** SUPPLIED DATA follows **
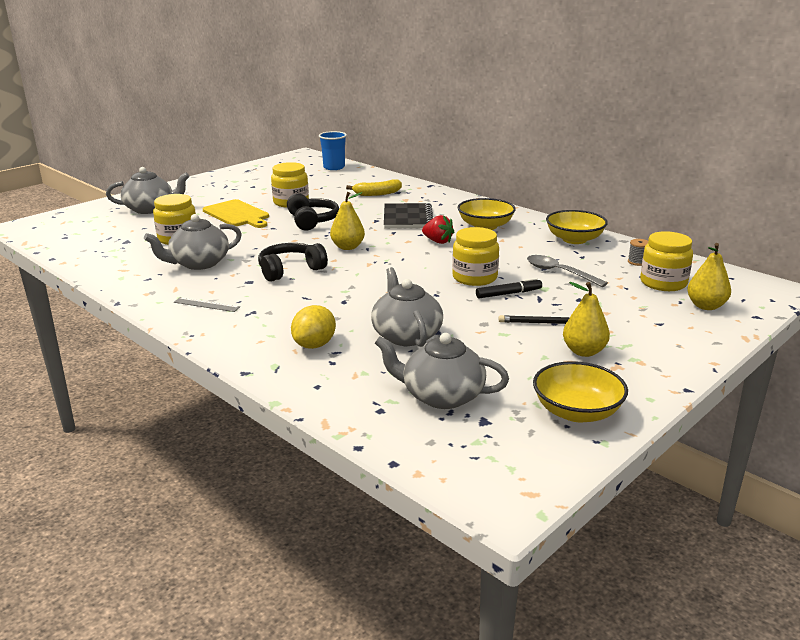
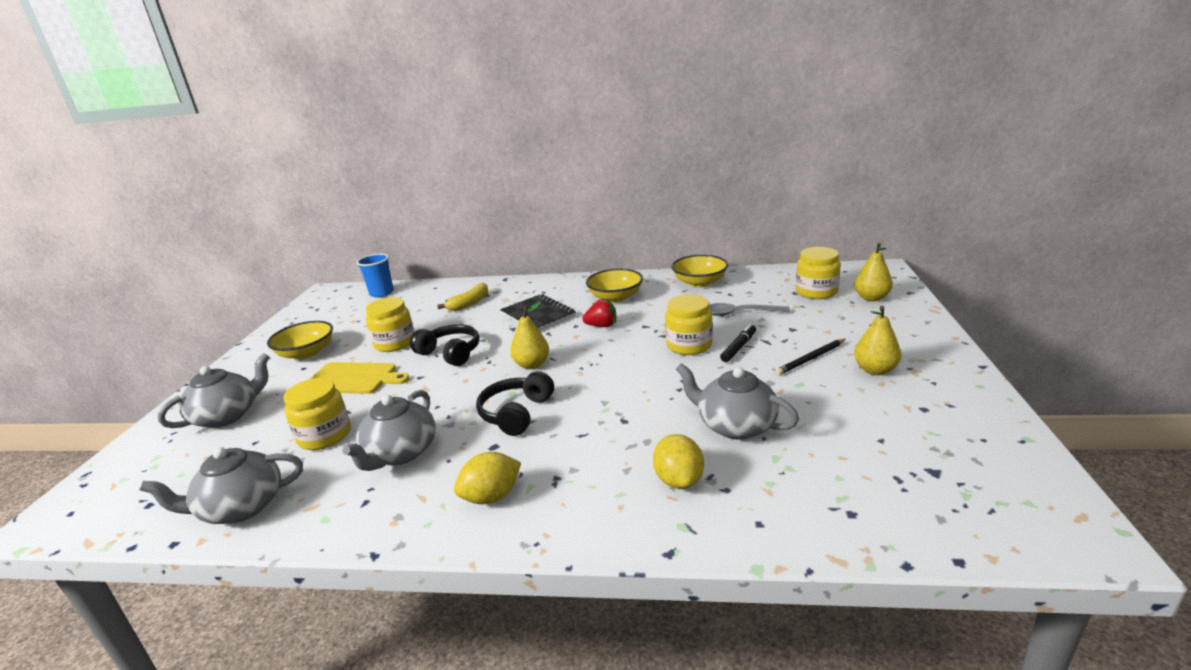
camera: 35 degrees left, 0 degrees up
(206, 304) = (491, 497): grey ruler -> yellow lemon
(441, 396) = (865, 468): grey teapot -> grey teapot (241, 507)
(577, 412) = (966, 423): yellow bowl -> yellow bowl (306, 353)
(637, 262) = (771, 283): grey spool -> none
** End of SUPPLIED DATA **
* **REQUIREMENT**
Output every record above word for word, omitting any pictures they contain.

* **SOLVED PROBLEM**
camera: 35 degrees left, 0 degrees up
(206, 304) = (491, 497): grey ruler -> yellow lemon
(441, 396) = (865, 468): grey teapot -> grey teapot (241, 507)
(577, 412) = (966, 423): yellow bowl -> yellow bowl (306, 353)
(637, 262) = (771, 283): grey spool -> none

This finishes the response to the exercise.